>>>>
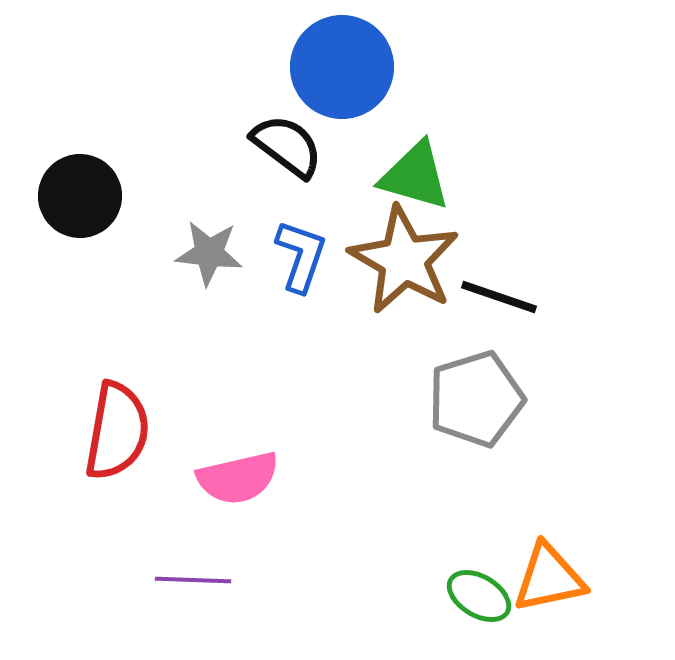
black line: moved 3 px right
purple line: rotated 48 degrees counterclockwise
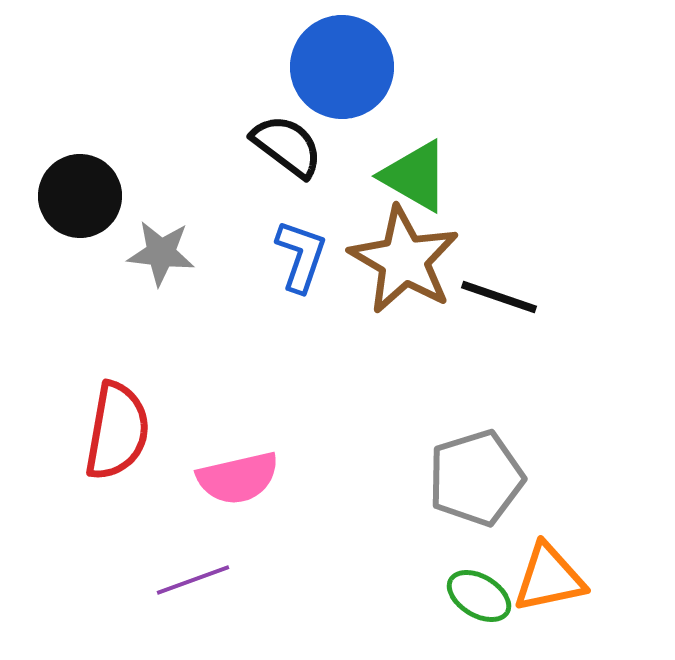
green triangle: rotated 14 degrees clockwise
gray star: moved 48 px left
gray pentagon: moved 79 px down
purple line: rotated 22 degrees counterclockwise
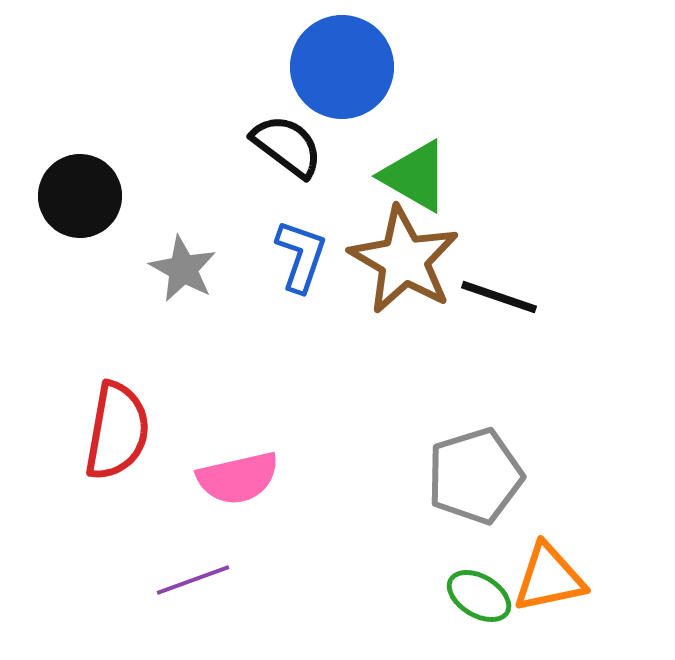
gray star: moved 22 px right, 16 px down; rotated 22 degrees clockwise
gray pentagon: moved 1 px left, 2 px up
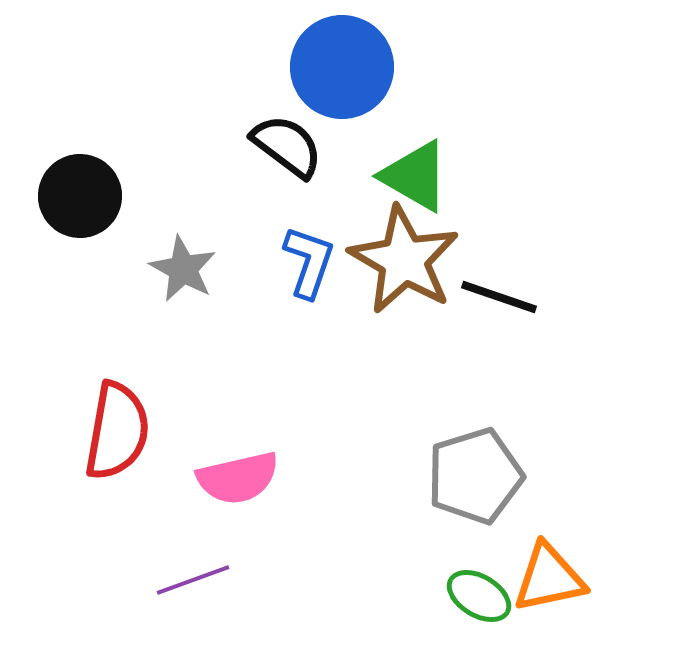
blue L-shape: moved 8 px right, 6 px down
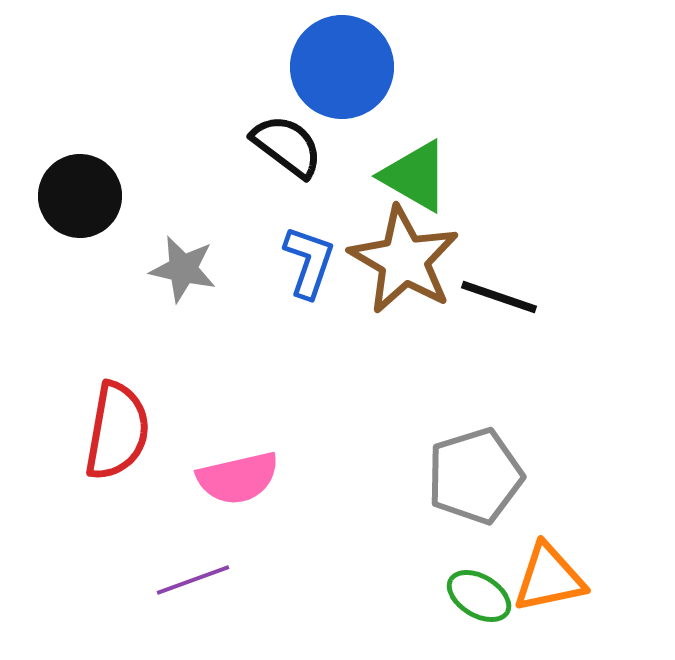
gray star: rotated 16 degrees counterclockwise
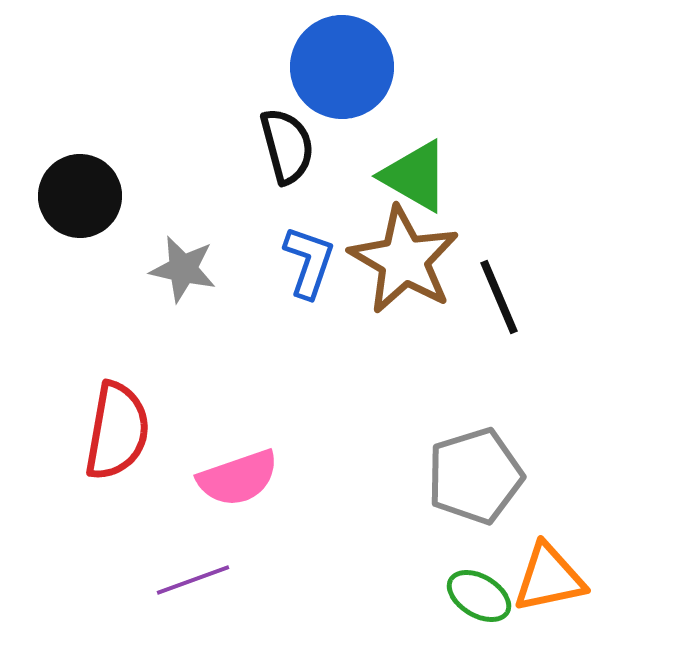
black semicircle: rotated 38 degrees clockwise
black line: rotated 48 degrees clockwise
pink semicircle: rotated 6 degrees counterclockwise
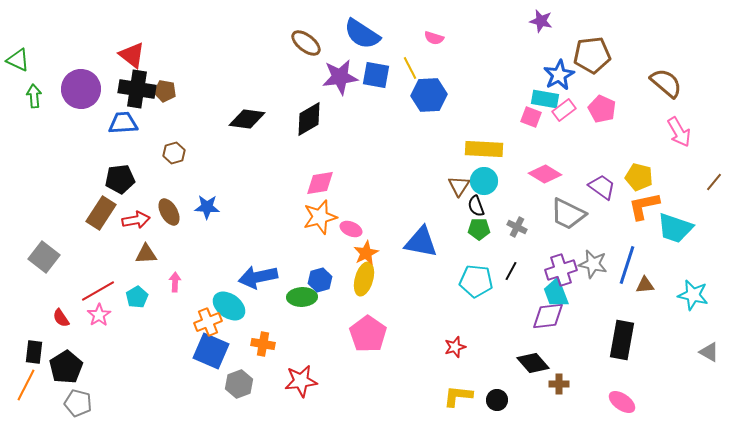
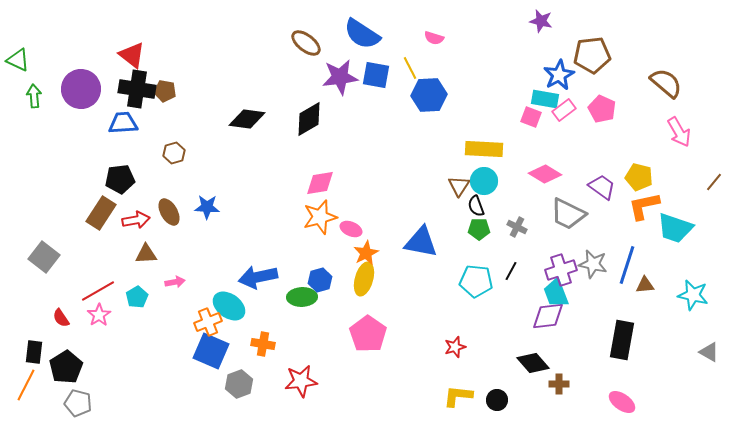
pink arrow at (175, 282): rotated 78 degrees clockwise
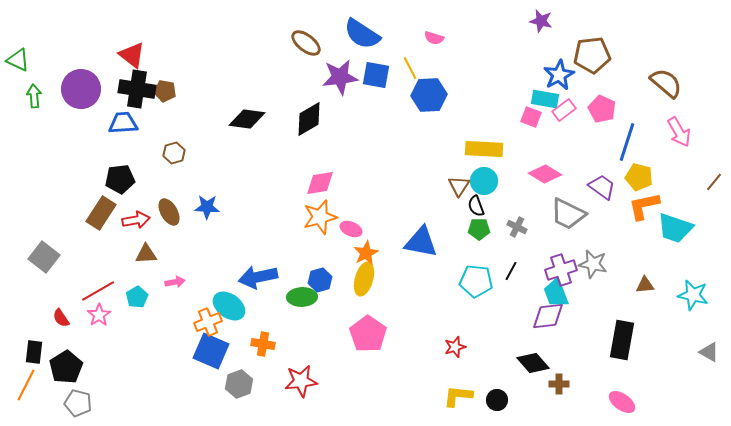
blue line at (627, 265): moved 123 px up
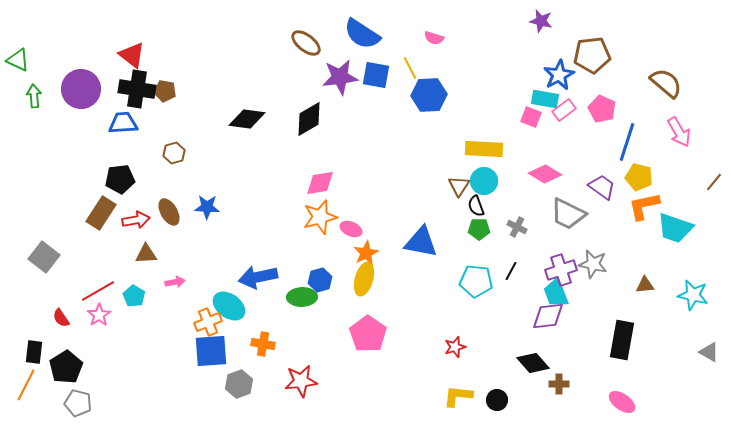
cyan pentagon at (137, 297): moved 3 px left, 1 px up; rotated 10 degrees counterclockwise
blue square at (211, 351): rotated 27 degrees counterclockwise
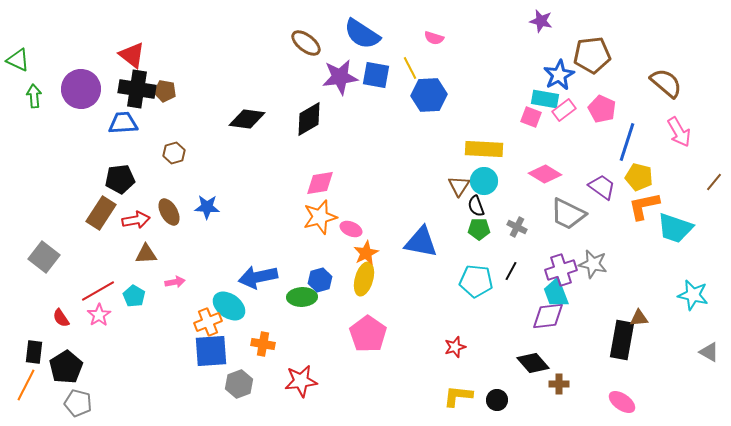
brown triangle at (645, 285): moved 6 px left, 33 px down
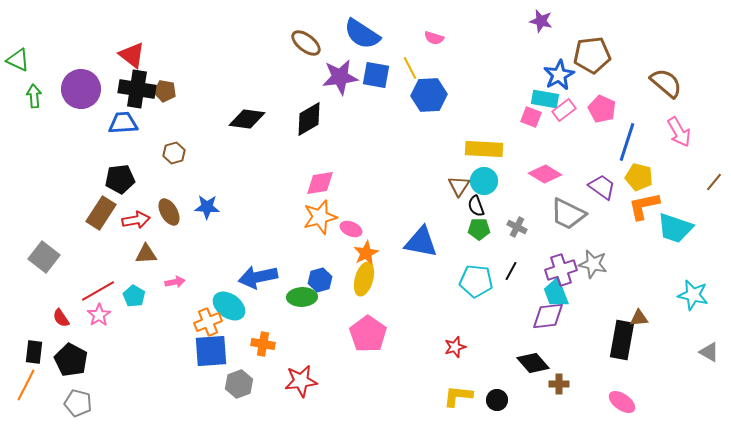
black pentagon at (66, 367): moved 5 px right, 7 px up; rotated 12 degrees counterclockwise
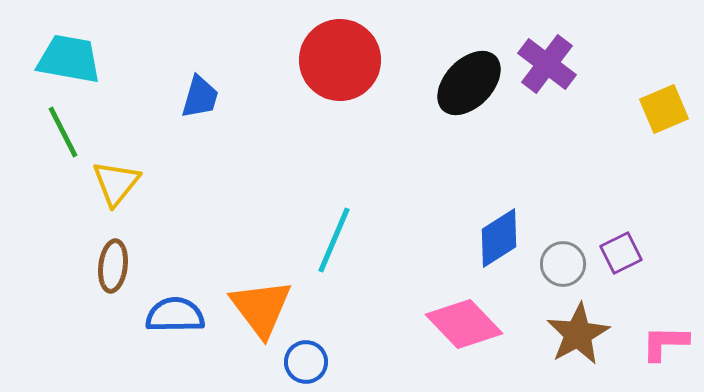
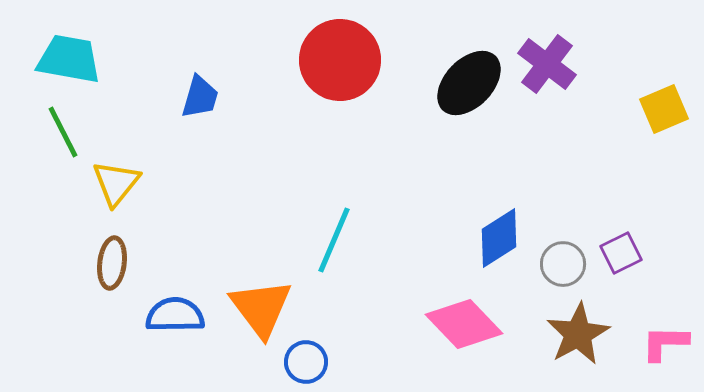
brown ellipse: moved 1 px left, 3 px up
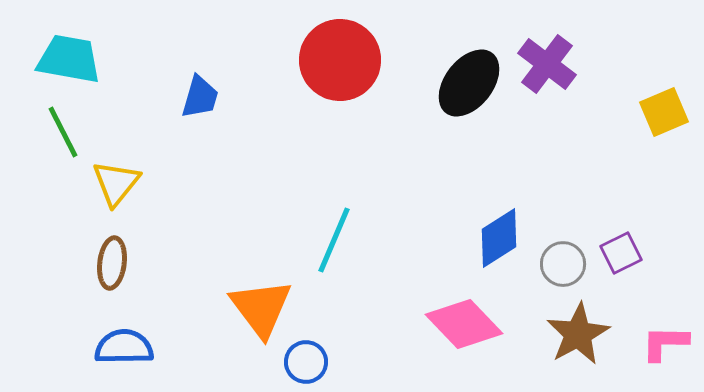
black ellipse: rotated 6 degrees counterclockwise
yellow square: moved 3 px down
blue semicircle: moved 51 px left, 32 px down
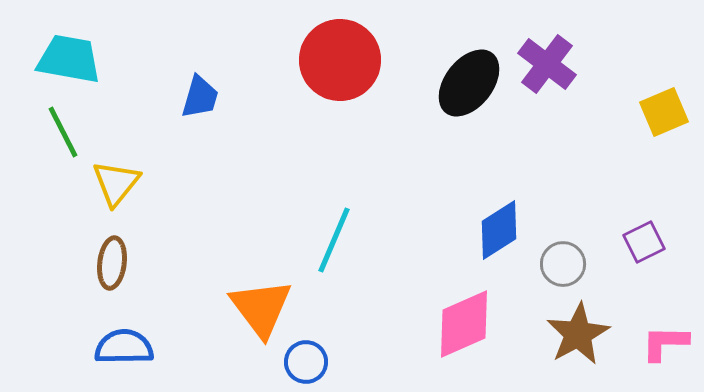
blue diamond: moved 8 px up
purple square: moved 23 px right, 11 px up
pink diamond: rotated 70 degrees counterclockwise
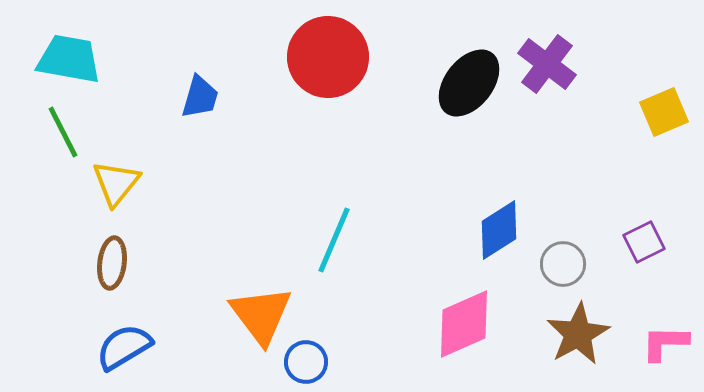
red circle: moved 12 px left, 3 px up
orange triangle: moved 7 px down
blue semicircle: rotated 30 degrees counterclockwise
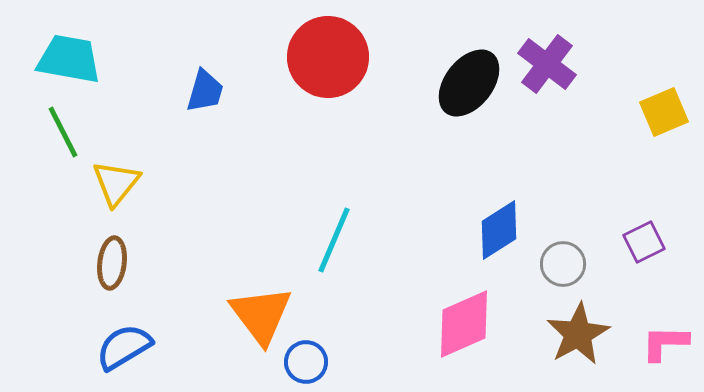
blue trapezoid: moved 5 px right, 6 px up
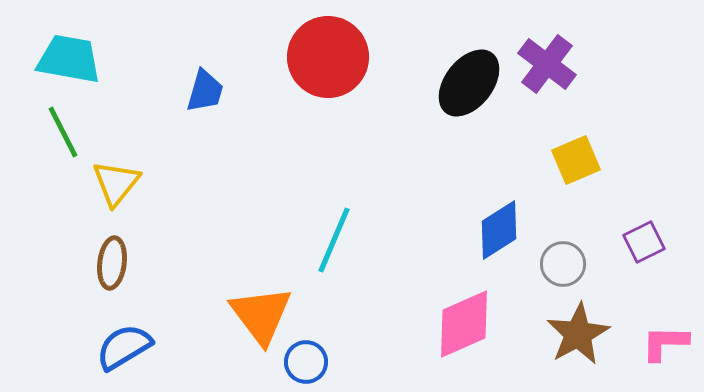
yellow square: moved 88 px left, 48 px down
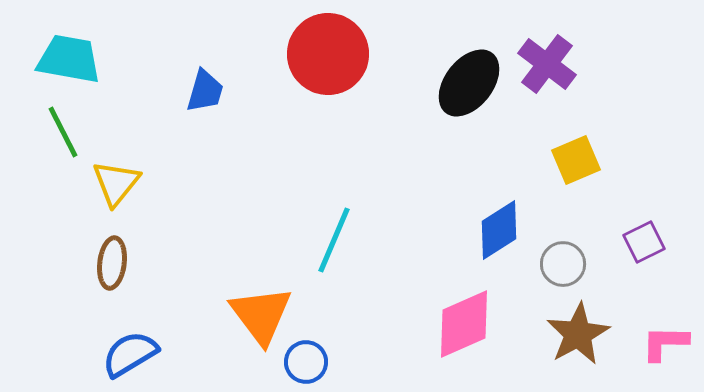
red circle: moved 3 px up
blue semicircle: moved 6 px right, 7 px down
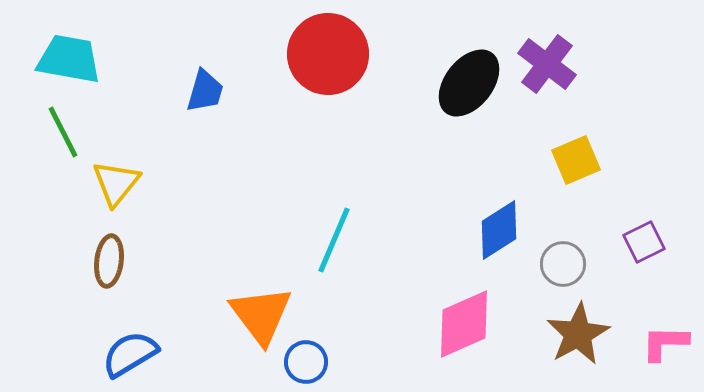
brown ellipse: moved 3 px left, 2 px up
<<<<
*WRITTEN EXERCISE*: Copy out the items word for word from the line holding "blue diamond: moved 8 px up" through the end of the items, including both of those lines, and leave the pictures out of your copy.

*COMPLETE ANSWER*:
blue diamond: moved 8 px up
purple square: moved 23 px right, 11 px up
pink diamond: rotated 70 degrees counterclockwise
red circle: moved 12 px left, 3 px up
orange triangle: moved 7 px down
blue semicircle: rotated 30 degrees counterclockwise
blue trapezoid: moved 5 px right, 6 px up
yellow square: moved 88 px left, 48 px down
red circle: moved 3 px up
blue semicircle: moved 6 px right, 7 px down
brown ellipse: moved 3 px left, 2 px up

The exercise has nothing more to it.